### Description of the task
Copy out each line from the rows below that contains the word "major".

### Recorded information
= = = = =

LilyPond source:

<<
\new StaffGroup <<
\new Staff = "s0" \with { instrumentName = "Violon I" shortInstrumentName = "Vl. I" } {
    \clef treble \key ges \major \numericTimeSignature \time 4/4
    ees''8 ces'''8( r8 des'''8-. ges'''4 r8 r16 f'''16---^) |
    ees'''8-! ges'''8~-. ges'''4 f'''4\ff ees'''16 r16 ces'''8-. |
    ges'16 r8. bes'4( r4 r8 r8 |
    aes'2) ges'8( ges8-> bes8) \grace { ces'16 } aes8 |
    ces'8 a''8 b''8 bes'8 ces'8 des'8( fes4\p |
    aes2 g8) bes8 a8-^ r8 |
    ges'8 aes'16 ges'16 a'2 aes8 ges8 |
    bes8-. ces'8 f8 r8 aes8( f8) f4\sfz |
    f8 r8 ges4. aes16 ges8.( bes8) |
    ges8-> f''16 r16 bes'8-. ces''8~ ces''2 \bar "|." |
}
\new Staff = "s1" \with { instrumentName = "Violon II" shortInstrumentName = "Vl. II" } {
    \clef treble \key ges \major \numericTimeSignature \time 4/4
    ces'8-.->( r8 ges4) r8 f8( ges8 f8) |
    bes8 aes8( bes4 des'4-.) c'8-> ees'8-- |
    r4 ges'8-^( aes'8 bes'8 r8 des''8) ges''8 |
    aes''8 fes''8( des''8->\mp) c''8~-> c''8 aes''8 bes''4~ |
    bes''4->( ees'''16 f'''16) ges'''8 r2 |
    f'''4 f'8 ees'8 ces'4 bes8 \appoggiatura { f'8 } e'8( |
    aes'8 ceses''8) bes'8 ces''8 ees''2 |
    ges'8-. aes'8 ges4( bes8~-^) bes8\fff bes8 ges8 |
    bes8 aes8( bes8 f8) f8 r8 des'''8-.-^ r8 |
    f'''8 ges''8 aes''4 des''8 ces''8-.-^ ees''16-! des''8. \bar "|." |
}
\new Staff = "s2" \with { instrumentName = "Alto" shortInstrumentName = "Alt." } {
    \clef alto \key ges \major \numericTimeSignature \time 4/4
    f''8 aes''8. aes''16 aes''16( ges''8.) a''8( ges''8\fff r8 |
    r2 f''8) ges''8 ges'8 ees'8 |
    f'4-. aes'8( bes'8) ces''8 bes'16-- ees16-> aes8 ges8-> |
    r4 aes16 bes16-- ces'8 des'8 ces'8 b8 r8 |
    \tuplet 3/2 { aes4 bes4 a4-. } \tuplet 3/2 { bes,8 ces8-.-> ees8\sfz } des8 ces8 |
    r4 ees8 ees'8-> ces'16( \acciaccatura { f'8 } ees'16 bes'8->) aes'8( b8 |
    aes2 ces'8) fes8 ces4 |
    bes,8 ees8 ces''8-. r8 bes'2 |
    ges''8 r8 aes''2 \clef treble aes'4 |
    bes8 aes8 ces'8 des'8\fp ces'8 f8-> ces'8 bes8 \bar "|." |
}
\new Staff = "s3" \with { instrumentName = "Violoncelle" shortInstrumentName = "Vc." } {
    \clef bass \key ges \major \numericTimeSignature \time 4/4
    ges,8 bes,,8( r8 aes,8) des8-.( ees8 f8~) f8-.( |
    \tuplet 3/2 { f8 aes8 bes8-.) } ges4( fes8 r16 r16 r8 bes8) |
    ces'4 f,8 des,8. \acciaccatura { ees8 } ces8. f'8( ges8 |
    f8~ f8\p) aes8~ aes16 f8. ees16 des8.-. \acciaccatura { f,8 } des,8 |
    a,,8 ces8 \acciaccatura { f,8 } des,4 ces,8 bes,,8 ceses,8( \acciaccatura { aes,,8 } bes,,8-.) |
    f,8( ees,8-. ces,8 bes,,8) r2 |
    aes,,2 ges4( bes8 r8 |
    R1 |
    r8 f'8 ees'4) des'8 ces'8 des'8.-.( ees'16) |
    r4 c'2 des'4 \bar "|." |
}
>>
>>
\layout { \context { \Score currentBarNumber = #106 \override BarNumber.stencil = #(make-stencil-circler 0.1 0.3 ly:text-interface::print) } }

= = = = =

### Response for this exercise
    \clef treble \key ges \major \numericTimeSignature \time 4/4
    \clef treble \key ges \major \numericTimeSignature \time 4/4
    \clef alto \key ges \major \numericTimeSignature \time 4/4
    \clef bass \key ges \major \numericTimeSignature \time 4/4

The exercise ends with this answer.